> TASK TO CARRY OUT
Repeat word for word the lines of the items below, starting with the line that contains "Is white matte" and going on through the line that contains "Is smooth stone pillar at center wider", including both of those lines.

> PROVIDED INFORMATION
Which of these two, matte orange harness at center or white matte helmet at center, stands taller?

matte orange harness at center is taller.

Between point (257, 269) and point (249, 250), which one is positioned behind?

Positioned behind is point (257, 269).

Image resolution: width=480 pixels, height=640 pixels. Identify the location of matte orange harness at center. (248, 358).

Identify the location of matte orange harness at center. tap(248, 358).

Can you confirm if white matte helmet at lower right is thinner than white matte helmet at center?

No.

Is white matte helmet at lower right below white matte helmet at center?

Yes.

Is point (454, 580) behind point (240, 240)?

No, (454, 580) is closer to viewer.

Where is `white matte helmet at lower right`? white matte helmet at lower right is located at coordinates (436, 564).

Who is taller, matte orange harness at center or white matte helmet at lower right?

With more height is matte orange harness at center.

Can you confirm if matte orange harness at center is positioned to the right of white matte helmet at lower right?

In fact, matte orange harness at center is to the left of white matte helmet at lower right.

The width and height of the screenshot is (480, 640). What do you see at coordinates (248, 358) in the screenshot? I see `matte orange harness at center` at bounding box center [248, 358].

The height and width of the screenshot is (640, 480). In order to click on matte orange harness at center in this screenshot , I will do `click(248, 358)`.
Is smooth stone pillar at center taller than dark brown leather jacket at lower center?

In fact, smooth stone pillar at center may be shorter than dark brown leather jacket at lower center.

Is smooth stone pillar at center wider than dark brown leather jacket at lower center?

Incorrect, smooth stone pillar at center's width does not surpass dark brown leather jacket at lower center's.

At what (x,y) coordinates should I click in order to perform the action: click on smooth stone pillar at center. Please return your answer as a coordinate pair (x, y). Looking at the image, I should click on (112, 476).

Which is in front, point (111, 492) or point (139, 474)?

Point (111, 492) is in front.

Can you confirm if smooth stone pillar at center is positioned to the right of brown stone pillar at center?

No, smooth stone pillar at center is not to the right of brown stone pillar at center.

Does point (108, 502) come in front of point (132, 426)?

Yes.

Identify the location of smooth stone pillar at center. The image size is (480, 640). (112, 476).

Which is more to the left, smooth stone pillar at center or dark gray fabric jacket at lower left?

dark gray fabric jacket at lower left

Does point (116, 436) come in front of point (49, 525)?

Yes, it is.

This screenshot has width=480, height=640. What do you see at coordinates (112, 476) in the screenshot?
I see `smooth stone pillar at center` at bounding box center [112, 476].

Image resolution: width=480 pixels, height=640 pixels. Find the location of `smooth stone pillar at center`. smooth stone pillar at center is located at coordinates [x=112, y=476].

> EXERCISE ANSWER
Is white matte helmet at lower right below white matte helmet at center?

Yes.

Is point (454, 580) behind point (240, 240)?

No, (454, 580) is closer to viewer.

Where is `white matte helmet at lower right`? white matte helmet at lower right is located at coordinates (436, 564).

Who is taller, matte orange harness at center or white matte helmet at lower right?

With more height is matte orange harness at center.

Can you confirm if matte orange harness at center is positioned to the right of white matte helmet at lower right?

In fact, matte orange harness at center is to the left of white matte helmet at lower right.

The width and height of the screenshot is (480, 640). What do you see at coordinates (248, 358) in the screenshot? I see `matte orange harness at center` at bounding box center [248, 358].

The height and width of the screenshot is (640, 480). In order to click on matte orange harness at center in this screenshot , I will do `click(248, 358)`.
Is smooth stone pillar at center taller than dark brown leather jacket at lower center?

In fact, smooth stone pillar at center may be shorter than dark brown leather jacket at lower center.

Is smooth stone pillar at center wider than dark brown leather jacket at lower center?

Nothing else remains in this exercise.